[Scene difference descriptions]

————————

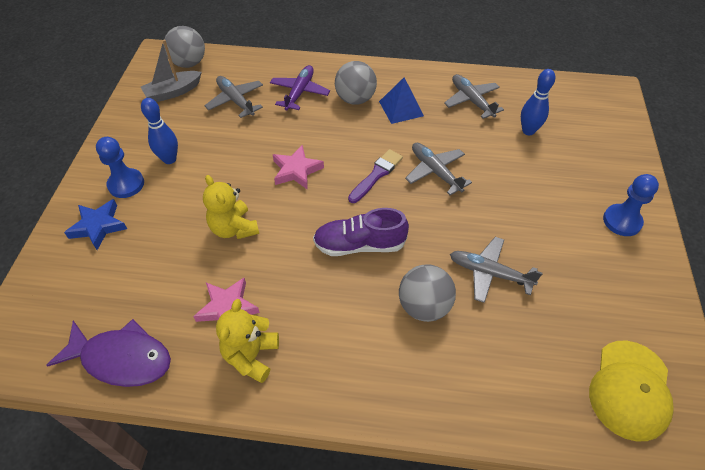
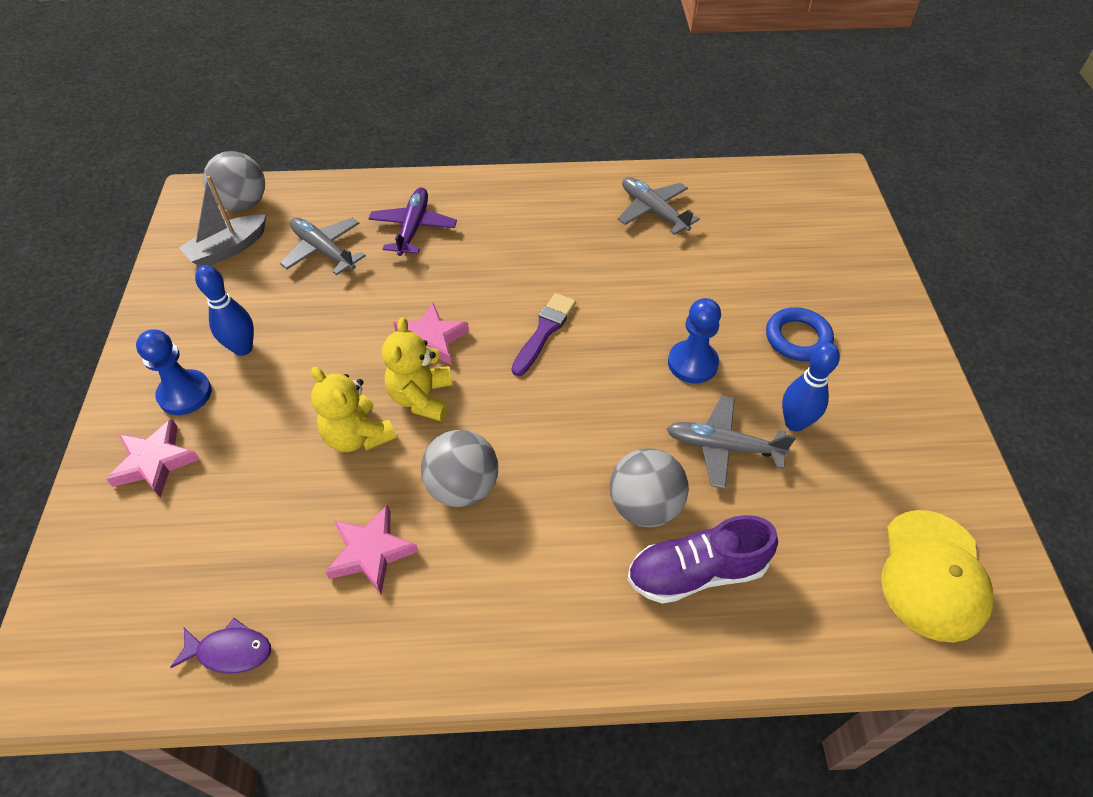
camera: 10 degrees left, 0 degrees up
purple fish [46,319,171,387] -> purple fish [170,618,271,674], size x0.55
blue star [64,199,127,250] -> pink star [106,419,200,498]
yellow teddy bear [216,299,279,383] -> yellow teddy bear moved to [382,317,453,422]
purple shoe [313,208,409,256] -> purple shoe moved to [627,515,778,604]
grey ball [335,61,377,105] -> grey ball moved to [421,430,498,507]
blue pyramid [379,78,424,124] -> none
grey plane [405,143,472,195] -> none
blue bowling pin [521,69,555,135] -> blue bowling pin moved to [782,342,840,432]
blue pawn [603,174,659,236] -> blue pawn moved to [668,298,721,383]
none -> blue ring [766,307,834,361]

————————

▶ **Your task**: Since the pictures are not wanted, set down only the rest of each record, exactly as above.

▶ **Result**:
camera: 10 degrees left, 0 degrees up
purple fish [46,319,171,387] -> purple fish [170,618,271,674], size x0.55
blue star [64,199,127,250] -> pink star [106,419,200,498]
yellow teddy bear [216,299,279,383] -> yellow teddy bear moved to [382,317,453,422]
purple shoe [313,208,409,256] -> purple shoe moved to [627,515,778,604]
grey ball [335,61,377,105] -> grey ball moved to [421,430,498,507]
blue pyramid [379,78,424,124] -> none
grey plane [405,143,472,195] -> none
blue bowling pin [521,69,555,135] -> blue bowling pin moved to [782,342,840,432]
blue pawn [603,174,659,236] -> blue pawn moved to [668,298,721,383]
none -> blue ring [766,307,834,361]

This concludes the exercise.